TASK DETAILS
What lines below include the string "VEXT"? Pick them out and copy them.

*** INPUT FOR THIS TASK ***

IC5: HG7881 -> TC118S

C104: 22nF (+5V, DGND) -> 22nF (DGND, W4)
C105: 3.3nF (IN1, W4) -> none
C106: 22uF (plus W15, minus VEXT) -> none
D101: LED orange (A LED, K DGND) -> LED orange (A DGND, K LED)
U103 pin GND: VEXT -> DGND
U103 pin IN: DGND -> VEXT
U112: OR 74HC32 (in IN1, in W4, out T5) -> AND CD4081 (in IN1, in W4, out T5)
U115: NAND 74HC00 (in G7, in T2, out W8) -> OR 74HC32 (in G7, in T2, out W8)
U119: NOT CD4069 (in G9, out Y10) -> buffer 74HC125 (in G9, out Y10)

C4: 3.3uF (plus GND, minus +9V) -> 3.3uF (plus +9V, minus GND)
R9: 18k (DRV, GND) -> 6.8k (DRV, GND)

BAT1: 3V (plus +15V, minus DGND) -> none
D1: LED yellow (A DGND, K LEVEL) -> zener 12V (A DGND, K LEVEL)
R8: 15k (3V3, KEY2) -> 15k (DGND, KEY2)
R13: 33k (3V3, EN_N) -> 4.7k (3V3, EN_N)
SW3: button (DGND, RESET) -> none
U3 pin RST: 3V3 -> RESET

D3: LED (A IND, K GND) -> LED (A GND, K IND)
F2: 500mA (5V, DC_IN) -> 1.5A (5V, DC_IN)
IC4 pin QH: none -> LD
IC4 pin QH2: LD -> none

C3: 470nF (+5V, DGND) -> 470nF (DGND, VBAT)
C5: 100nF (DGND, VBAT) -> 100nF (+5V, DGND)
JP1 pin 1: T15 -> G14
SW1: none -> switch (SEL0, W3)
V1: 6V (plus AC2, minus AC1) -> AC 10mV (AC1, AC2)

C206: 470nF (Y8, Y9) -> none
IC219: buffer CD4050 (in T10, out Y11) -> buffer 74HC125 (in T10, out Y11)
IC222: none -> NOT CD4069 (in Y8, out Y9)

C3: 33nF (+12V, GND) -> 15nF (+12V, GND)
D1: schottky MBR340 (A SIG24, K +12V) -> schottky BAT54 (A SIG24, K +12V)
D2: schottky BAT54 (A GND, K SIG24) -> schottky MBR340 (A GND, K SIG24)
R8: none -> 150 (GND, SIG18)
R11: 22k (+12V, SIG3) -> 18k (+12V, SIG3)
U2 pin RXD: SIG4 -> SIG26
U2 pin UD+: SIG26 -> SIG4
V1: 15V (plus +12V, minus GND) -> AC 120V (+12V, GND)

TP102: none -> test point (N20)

*** End of INPUT FOR THIS TASK ***

TASK SOLUTION
C106: 22uF (plus W15, minus VEXT) -> none
U103 pin GND: VEXT -> DGND
U103 pin IN: DGND -> VEXT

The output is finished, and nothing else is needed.